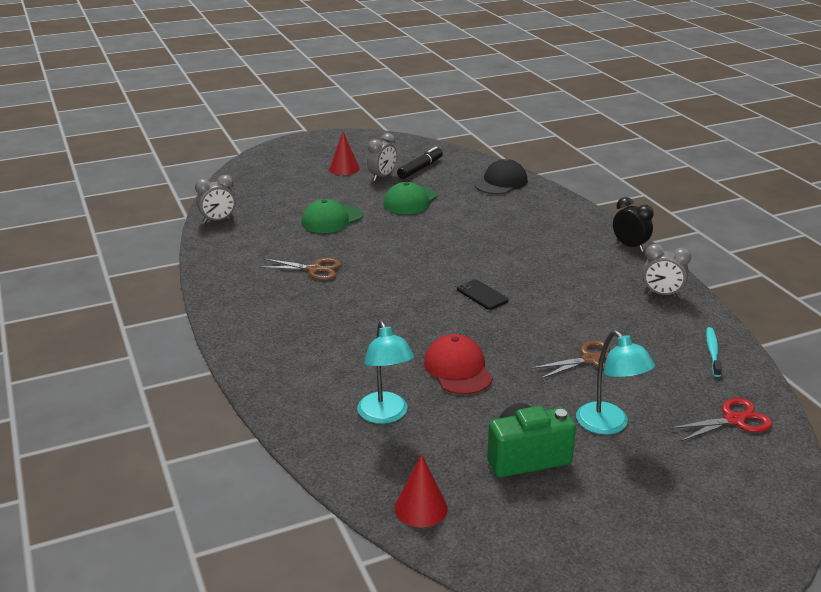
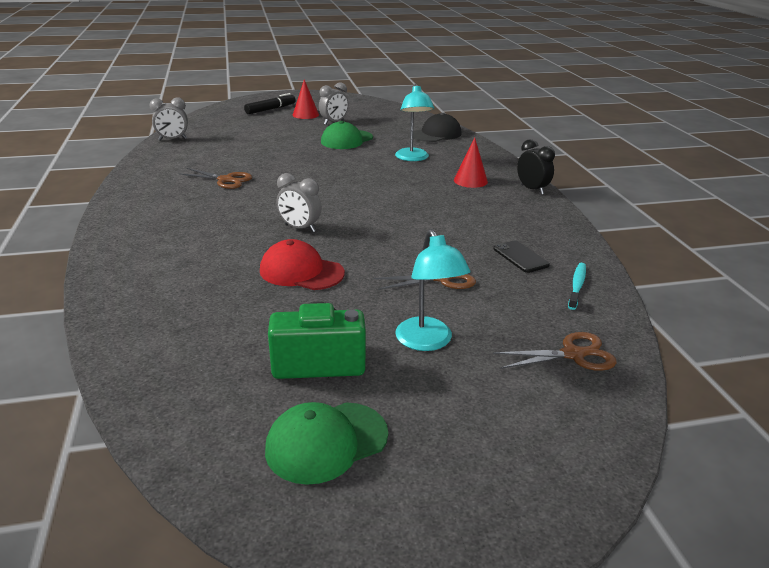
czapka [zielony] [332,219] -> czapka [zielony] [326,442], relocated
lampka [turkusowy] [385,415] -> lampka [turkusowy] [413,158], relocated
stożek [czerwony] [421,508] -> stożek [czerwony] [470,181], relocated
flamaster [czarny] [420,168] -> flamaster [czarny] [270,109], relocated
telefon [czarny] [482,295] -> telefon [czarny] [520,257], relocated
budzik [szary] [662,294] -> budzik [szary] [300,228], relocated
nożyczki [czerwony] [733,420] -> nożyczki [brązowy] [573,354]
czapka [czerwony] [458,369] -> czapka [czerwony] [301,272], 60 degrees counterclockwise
_____
Your objective: Go through the records above and copy each line where "czarny" is found.

Task output:
flamaster [czarny] [420,168] -> flamaster [czarny] [270,109], relocated
telefon [czarny] [482,295] -> telefon [czarny] [520,257], relocated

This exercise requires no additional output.